## RECORD SET:
══════
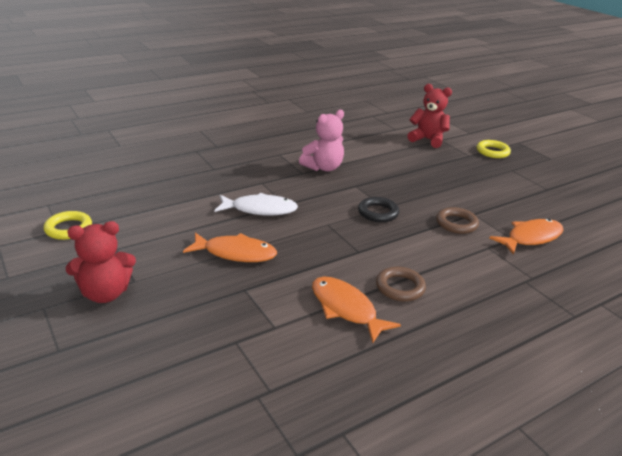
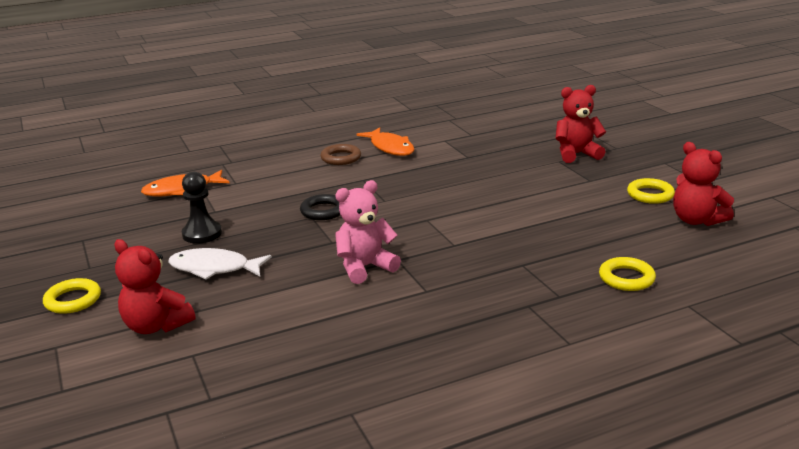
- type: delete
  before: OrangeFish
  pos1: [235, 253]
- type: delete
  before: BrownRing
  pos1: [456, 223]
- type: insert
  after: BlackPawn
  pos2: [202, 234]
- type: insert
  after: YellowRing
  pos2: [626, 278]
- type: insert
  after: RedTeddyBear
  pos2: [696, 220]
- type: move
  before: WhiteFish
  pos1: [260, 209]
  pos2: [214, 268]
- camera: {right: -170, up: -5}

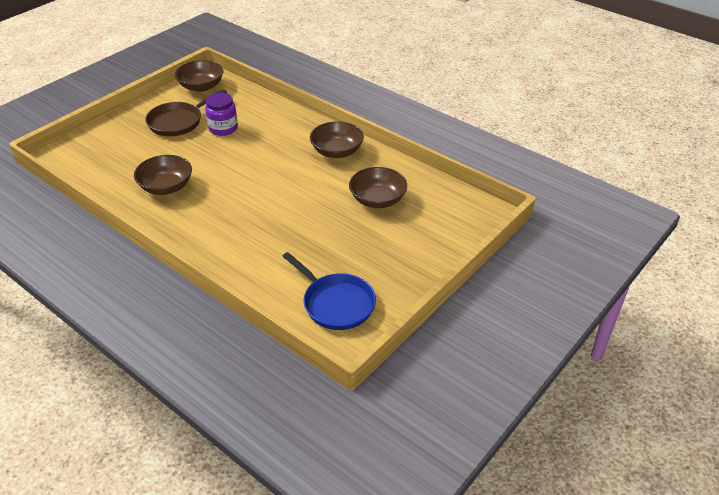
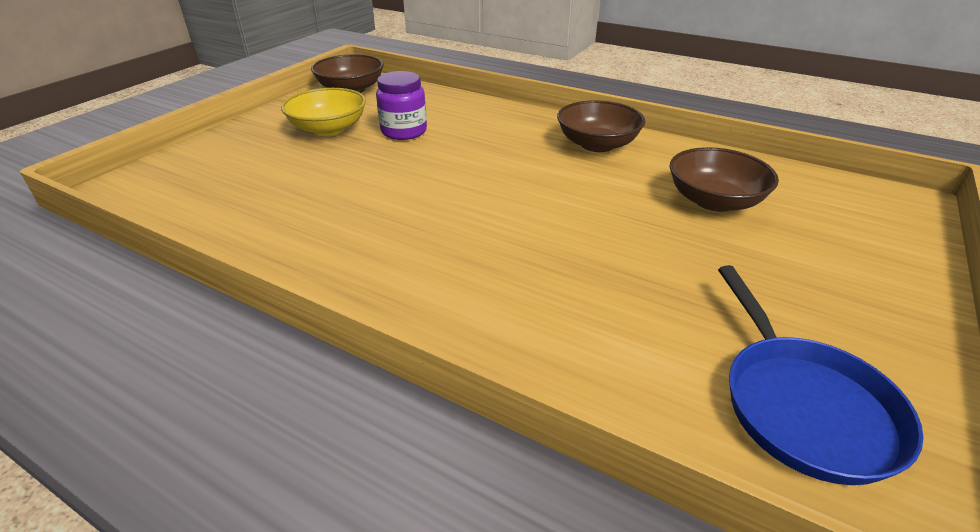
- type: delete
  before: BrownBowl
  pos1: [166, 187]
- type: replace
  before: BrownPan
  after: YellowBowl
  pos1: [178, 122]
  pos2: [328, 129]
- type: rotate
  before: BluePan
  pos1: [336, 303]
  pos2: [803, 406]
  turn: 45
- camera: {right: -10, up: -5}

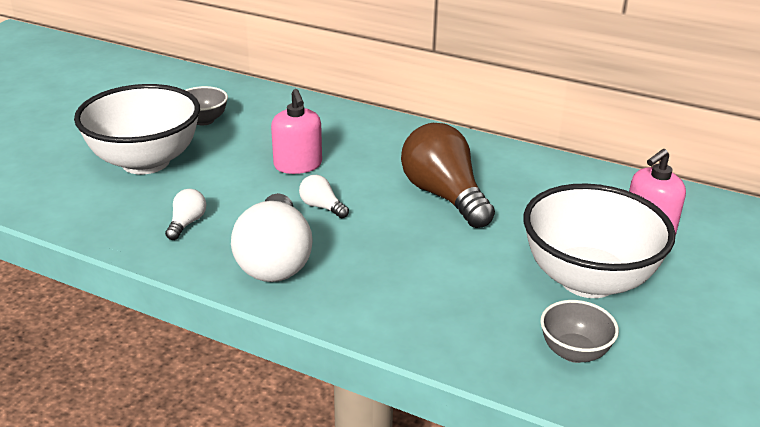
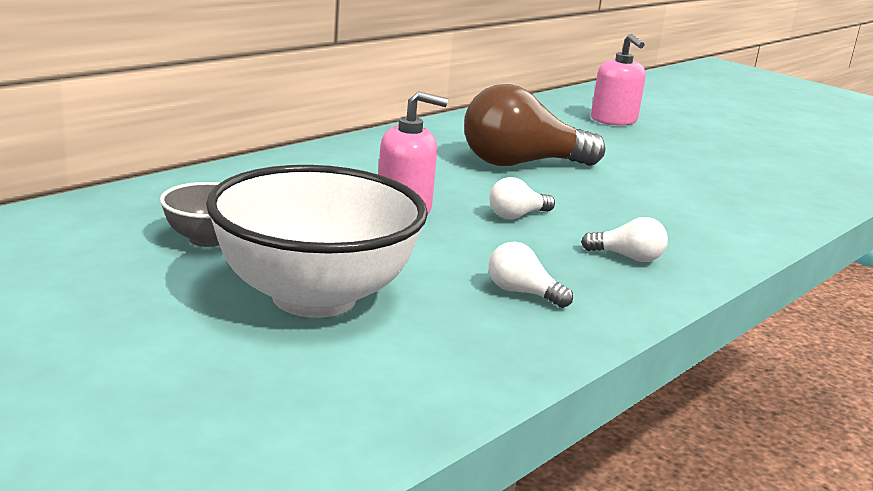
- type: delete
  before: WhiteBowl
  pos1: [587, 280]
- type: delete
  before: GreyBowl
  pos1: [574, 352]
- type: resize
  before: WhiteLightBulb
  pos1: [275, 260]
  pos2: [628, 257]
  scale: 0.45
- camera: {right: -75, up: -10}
══════
## PROBLEM DETAILS:
Print the material above once more, exactly, minus the pictures.

## ANSWER:
- type: delete
  before: OrangeFish
  pos1: [235, 253]
- type: delete
  before: BrownRing
  pos1: [456, 223]
- type: insert
  after: BlackPawn
  pos2: [202, 234]
- type: insert
  after: YellowRing
  pos2: [626, 278]
- type: insert
  after: RedTeddyBear
  pos2: [696, 220]
- type: move
  before: WhiteFish
  pos1: [260, 209]
  pos2: [214, 268]
- camera: {right: -170, up: -5}

- type: delete
  before: BrownBowl
  pos1: [166, 187]
- type: replace
  before: BrownPan
  after: YellowBowl
  pos1: [178, 122]
  pos2: [328, 129]
- type: rotate
  before: BluePan
  pos1: [336, 303]
  pos2: [803, 406]
  turn: 45
- camera: {right: -10, up: -5}

- type: delete
  before: WhiteBowl
  pos1: [587, 280]
- type: delete
  before: GreyBowl
  pos1: [574, 352]
- type: resize
  before: WhiteLightBulb
  pos1: [275, 260]
  pos2: [628, 257]
  scale: 0.45
- camera: {right: -75, up: -10}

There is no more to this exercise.